(Scene change data)

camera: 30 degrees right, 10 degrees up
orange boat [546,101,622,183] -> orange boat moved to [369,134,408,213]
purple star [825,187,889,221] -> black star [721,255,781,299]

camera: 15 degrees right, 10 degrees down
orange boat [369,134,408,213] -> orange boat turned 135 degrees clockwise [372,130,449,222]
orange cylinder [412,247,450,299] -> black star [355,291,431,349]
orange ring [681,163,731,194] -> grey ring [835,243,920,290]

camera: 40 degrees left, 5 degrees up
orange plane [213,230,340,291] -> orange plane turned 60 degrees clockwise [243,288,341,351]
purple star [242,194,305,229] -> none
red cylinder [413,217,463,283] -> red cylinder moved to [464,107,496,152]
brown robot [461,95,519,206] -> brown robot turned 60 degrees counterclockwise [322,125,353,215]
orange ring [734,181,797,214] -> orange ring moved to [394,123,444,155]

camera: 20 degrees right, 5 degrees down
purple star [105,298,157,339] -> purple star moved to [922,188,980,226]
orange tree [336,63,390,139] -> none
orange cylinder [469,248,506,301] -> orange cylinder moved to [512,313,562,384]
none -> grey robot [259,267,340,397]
--
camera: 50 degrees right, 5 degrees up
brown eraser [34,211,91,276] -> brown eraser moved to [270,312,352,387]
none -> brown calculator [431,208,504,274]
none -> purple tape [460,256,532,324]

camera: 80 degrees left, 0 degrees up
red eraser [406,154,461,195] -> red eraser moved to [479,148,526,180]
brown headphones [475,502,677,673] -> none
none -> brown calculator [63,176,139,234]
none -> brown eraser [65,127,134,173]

Exercise goal = Select every line in the records above that contains the word "star".

Solution for this task =
purple star [825,187,889,221] -> black star [721,255,781,299]
orange cylinder [412,247,450,299] -> black star [355,291,431,349]
purple star [242,194,305,229] -> none
purple star [105,298,157,339] -> purple star moved to [922,188,980,226]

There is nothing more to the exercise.